DESCRIPTION OF THE TASK - Convert the lines between the one holding "fleeting [1662, 741]" and the one holding "pyautogui.click(x=874, y=1158)", inclusive, into a JSON list of strings, one string per line, leaving out blank lines and everything outside that span.

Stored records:
● ● ● ● ● ● ●
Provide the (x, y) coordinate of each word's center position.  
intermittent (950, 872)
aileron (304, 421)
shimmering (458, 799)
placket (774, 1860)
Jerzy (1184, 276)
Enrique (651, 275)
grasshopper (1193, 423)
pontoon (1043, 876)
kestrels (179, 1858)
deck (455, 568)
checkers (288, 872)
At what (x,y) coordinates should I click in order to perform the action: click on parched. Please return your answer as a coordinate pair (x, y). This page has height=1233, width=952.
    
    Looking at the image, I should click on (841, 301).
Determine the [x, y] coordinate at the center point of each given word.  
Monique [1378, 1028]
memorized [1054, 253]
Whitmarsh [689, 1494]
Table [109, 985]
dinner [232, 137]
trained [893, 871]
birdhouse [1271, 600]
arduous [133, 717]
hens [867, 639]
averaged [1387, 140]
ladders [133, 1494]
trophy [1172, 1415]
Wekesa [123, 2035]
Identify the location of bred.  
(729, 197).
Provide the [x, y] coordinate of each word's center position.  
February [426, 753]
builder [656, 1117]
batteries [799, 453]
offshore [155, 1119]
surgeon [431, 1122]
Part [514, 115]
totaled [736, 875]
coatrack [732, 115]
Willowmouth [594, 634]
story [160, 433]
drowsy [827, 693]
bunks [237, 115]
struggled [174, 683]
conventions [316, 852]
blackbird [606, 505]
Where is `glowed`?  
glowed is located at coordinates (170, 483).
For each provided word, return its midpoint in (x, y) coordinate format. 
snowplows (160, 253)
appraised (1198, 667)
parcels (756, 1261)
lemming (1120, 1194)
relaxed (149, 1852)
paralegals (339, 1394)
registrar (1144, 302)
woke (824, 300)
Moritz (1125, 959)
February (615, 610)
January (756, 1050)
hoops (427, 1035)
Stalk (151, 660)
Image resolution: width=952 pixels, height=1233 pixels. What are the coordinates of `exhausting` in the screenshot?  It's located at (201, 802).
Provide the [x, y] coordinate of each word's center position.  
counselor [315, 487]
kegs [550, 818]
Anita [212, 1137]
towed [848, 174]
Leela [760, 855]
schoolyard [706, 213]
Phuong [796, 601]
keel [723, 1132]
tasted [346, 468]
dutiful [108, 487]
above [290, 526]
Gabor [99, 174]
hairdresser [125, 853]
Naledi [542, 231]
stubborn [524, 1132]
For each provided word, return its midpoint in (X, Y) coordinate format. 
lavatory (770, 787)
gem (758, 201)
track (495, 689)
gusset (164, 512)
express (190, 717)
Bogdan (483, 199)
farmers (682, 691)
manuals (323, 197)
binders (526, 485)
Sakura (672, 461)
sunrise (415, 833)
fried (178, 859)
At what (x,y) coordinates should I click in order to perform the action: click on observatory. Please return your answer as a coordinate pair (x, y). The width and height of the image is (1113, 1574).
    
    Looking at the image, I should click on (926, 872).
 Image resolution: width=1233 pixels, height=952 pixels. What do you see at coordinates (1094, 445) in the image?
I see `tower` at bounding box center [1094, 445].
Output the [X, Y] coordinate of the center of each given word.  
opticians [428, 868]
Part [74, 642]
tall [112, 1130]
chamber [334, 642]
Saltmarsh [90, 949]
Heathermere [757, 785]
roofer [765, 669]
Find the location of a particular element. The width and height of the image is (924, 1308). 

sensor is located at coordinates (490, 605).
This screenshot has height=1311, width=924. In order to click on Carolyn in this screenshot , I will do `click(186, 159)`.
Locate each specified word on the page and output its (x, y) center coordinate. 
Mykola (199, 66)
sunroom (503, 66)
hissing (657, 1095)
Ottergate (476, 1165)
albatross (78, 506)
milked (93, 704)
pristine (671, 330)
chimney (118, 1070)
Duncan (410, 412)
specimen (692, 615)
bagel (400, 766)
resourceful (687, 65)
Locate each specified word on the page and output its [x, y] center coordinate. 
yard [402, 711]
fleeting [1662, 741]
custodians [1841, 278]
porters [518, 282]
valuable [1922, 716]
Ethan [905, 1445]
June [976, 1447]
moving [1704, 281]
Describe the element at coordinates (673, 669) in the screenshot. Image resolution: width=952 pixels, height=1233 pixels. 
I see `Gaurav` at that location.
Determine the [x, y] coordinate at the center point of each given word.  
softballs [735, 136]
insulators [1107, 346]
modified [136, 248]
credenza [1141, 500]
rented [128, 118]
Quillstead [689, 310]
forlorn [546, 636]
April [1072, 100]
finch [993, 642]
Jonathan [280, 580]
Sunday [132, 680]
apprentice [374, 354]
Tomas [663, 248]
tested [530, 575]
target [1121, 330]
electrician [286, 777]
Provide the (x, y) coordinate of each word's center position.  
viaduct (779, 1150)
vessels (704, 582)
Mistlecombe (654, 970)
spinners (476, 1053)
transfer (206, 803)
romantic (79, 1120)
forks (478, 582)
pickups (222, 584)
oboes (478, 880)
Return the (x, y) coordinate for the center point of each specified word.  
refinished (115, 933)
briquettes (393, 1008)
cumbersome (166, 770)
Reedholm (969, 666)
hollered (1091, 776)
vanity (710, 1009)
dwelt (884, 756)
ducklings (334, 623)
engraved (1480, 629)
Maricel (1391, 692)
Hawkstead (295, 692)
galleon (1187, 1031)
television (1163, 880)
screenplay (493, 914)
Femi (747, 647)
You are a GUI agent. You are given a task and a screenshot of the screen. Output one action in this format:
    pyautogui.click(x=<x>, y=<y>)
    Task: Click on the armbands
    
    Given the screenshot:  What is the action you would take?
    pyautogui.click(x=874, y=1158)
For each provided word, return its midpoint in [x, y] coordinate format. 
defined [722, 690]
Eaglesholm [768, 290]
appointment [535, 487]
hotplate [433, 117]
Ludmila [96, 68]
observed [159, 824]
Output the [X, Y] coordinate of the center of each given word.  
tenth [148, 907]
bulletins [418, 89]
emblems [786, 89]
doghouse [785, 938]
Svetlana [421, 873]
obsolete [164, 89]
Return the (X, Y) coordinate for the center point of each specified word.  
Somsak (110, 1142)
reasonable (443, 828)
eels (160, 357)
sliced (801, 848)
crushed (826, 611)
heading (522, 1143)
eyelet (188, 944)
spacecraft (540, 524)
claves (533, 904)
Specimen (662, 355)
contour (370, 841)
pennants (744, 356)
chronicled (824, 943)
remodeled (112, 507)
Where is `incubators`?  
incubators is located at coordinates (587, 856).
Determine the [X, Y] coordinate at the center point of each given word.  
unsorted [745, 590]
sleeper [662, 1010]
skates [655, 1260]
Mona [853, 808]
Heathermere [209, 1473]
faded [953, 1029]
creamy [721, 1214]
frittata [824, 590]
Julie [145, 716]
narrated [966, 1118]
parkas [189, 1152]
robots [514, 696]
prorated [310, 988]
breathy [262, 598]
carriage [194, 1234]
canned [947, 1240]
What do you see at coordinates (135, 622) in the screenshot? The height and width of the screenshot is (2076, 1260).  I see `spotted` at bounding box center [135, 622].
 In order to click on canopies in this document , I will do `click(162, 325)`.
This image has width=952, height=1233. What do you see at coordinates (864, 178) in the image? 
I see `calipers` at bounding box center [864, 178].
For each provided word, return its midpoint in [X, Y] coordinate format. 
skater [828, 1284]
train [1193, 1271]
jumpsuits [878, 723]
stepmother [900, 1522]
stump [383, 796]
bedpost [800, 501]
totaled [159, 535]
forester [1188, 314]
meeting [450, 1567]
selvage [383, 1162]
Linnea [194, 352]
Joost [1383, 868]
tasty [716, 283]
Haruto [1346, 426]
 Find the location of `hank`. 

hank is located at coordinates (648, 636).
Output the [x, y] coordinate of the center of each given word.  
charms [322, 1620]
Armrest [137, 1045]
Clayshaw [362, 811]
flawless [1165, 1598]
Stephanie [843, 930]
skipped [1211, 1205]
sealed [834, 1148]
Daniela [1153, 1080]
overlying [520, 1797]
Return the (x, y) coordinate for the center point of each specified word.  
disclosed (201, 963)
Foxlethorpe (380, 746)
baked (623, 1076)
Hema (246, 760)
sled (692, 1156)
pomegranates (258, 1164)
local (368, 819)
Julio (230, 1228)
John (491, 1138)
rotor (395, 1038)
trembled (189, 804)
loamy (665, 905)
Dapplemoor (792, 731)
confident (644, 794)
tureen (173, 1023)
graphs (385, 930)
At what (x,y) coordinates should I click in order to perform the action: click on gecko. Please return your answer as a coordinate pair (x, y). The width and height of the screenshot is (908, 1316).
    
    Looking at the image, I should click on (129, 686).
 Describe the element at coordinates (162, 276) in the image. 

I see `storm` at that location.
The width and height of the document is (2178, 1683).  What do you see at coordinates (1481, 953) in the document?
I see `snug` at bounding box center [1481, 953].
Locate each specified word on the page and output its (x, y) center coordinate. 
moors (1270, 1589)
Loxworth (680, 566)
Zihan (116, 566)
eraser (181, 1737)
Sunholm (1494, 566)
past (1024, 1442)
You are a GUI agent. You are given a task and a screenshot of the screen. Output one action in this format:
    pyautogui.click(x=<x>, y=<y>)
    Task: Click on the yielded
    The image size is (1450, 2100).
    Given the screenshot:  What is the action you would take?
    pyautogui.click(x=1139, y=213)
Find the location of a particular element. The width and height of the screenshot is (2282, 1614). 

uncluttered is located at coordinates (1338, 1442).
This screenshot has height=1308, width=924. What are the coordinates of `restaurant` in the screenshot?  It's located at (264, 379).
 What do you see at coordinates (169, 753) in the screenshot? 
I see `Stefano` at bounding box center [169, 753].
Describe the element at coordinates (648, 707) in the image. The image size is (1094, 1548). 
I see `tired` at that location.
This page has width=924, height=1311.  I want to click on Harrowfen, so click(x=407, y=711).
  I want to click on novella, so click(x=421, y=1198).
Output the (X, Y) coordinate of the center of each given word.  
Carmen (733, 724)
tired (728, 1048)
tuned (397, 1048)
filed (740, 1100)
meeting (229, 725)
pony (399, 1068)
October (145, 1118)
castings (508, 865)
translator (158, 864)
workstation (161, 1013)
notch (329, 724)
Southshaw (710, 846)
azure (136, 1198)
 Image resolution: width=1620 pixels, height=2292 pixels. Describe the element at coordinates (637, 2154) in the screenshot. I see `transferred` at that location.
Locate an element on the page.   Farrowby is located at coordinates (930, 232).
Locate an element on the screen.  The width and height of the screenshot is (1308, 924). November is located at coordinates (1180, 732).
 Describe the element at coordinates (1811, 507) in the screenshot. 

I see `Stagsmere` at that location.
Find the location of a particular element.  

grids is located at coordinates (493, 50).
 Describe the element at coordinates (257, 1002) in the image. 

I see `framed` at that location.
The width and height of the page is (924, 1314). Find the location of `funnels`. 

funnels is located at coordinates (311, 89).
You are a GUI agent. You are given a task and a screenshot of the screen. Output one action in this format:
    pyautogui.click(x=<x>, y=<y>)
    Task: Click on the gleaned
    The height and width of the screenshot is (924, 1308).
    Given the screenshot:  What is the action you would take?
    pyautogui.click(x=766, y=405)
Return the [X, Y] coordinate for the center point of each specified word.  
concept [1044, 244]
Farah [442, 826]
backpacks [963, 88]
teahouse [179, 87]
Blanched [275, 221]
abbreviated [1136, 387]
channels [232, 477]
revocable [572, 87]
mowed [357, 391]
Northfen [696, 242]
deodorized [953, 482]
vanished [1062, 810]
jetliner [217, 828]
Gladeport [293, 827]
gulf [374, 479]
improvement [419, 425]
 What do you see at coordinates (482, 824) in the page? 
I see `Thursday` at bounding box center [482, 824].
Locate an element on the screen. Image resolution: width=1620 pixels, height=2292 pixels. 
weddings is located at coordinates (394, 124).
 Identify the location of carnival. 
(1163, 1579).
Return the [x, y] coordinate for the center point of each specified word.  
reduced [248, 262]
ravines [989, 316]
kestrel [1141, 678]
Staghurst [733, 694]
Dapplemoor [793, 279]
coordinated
● ● ● ● ● ● ●
ANSWER FOR THE TASK -
[
  "fleeting [1662, 741]",
  "custodians [1841, 278]",
  "porters [518, 282]",
  "valuable [1922, 716]",
  "Ethan [905, 1445]",
  "June [976, 1447]",
  "moving [1704, 281]",
  "Describe the element at coordinates (673, 669) in the screenshot. Image resolution: width=952 pixels, height=1233 pixels. ",
  "I see `Gaurav` at that location.",
  "Determine the [x, y] coordinate at the center point of each given word.  ",
  "softballs [735, 136]",
  "insulators [1107, 346]",
  "modified [136, 248]",
  "credenza [1141, 500]",
  "rented [128, 118]",
  "Quillstead [689, 310]",
  "forlorn [546, 636]",
  "April [1072, 100]",
  "finch [993, 642]",
  "Jonathan [280, 580]",
  "Sunday [132, 680]",
  "apprentice [374, 354]",
  "Tomas [663, 248]",
  "tested [530, 575]",
  "target [1121, 330]",
  "electrician [286, 777]",
  "Provide the (x, y) coordinate of each word's center position.  ",
  "viaduct (779, 1150)",
  "vessels (704, 582)",
  "Mistlecombe (654, 970)",
  "spinners (476, 1053)",
  "transfer (206, 803)",
  "romantic (79, 1120)",
  "forks (478, 582)",
  "pickups (222, 584)",
  "oboes (478, 880)",
  "Return the (x, y) coordinate for the center point of each specified word.  ",
  "refinished (115, 933)",
  "briquettes (393, 1008)",
  "cumbersome (166, 770)",
  "Reedholm (969, 666)",
  "hollered (1091, 776)",
  "vanity (710, 1009)",
  "dwelt (884, 756)",
  "ducklings (334, 623)",
  "engraved (1480, 629)",
  "Maricel (1391, 692)",
  "Hawkstead (295, 692)",
  "galleon (1187, 1031)",
  "television (1163, 880)",
  "screenplay (493, 914)",
  "Femi (747, 647)",
  "You are a GUI agent. You are given a task and a screenshot of the screen. Output one action in this format:",
  "    pyautogui.click(x=<x>, y=<y>)",
  "    Task: Click on the armbands",
  "    Given the screenshot:  What is the action you would take?",
  "    pyautogui.click(x=874, y=1158)"
]